▶ EXERCISE BRIEF
Please count the lines in the data below that contain the string "flageolet", and give only that number.

▶ SOURCE DATA
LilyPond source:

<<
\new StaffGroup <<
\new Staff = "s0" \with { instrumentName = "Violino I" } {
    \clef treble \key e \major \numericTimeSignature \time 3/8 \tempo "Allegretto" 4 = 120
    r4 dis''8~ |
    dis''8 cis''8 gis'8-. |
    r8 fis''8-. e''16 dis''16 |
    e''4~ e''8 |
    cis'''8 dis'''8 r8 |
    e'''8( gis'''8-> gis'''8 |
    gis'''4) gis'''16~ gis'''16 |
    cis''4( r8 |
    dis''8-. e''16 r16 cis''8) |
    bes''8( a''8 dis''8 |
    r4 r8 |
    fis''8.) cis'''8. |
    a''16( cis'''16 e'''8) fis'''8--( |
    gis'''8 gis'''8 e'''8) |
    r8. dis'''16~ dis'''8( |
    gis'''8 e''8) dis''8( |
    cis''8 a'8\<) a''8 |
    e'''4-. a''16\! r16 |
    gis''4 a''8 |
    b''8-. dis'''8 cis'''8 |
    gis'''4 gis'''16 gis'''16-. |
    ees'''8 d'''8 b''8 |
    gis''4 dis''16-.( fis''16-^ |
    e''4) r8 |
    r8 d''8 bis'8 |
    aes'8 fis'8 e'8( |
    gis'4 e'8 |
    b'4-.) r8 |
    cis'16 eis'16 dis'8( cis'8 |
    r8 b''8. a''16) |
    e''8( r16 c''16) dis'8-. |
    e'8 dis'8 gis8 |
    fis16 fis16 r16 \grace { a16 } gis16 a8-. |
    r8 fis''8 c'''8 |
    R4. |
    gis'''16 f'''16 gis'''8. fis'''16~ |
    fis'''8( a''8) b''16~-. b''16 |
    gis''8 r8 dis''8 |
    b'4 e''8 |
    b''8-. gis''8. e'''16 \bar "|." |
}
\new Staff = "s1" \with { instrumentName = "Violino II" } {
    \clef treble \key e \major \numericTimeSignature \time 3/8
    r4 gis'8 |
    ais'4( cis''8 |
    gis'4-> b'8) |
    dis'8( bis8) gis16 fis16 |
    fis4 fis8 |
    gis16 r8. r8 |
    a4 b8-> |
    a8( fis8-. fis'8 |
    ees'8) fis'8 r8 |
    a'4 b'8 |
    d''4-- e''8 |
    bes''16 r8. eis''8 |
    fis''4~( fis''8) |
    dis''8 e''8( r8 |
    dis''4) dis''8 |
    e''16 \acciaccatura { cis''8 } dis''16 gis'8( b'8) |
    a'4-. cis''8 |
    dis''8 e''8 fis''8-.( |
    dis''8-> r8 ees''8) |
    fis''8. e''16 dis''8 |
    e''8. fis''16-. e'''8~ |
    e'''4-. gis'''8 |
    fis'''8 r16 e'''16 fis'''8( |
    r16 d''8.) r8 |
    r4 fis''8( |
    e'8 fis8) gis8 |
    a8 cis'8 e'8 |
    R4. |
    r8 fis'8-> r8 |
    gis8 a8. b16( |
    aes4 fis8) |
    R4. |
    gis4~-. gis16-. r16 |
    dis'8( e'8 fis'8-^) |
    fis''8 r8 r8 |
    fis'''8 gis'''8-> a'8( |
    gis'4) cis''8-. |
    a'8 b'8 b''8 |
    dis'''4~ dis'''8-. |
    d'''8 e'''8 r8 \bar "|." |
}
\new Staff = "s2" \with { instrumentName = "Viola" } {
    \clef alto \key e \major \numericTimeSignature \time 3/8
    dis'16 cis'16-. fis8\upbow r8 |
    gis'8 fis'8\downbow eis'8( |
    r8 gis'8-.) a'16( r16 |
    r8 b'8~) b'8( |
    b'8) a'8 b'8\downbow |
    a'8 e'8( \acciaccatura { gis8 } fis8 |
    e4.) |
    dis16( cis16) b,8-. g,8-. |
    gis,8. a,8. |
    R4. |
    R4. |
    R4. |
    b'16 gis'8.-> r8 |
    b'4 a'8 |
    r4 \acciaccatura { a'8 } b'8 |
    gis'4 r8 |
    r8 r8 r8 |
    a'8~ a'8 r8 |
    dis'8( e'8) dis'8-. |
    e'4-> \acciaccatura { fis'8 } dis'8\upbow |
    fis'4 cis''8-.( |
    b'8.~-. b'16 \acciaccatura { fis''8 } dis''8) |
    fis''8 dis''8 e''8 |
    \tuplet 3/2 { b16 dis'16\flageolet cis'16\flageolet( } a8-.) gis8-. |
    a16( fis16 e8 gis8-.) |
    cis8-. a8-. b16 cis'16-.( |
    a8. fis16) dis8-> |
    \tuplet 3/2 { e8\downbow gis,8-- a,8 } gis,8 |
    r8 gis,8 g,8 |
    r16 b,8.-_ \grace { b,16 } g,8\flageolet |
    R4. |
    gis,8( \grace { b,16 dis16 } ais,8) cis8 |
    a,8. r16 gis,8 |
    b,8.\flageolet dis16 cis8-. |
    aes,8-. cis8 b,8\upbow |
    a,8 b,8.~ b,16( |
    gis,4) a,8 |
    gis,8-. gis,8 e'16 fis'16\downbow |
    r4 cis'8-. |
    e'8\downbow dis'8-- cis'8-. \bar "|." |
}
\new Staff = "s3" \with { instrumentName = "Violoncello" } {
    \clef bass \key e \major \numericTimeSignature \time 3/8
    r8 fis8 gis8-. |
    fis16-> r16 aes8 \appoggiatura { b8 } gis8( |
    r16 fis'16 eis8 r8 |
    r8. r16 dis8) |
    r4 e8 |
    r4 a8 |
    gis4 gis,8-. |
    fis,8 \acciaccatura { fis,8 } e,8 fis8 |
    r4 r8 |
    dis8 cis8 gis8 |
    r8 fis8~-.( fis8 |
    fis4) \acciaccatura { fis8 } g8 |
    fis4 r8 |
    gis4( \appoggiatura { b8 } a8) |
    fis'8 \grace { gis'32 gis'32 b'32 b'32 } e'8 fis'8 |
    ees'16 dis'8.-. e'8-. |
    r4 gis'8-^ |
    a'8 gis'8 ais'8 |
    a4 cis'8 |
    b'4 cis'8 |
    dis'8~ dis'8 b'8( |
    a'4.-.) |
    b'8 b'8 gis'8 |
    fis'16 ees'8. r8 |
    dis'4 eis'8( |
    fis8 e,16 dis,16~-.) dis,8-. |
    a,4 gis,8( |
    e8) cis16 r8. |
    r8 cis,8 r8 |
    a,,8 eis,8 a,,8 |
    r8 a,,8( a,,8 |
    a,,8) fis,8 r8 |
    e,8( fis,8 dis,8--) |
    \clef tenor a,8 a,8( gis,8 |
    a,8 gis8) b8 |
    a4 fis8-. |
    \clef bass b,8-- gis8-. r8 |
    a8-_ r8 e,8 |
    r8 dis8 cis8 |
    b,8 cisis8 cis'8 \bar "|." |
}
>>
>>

▶ FULL ANSWER
3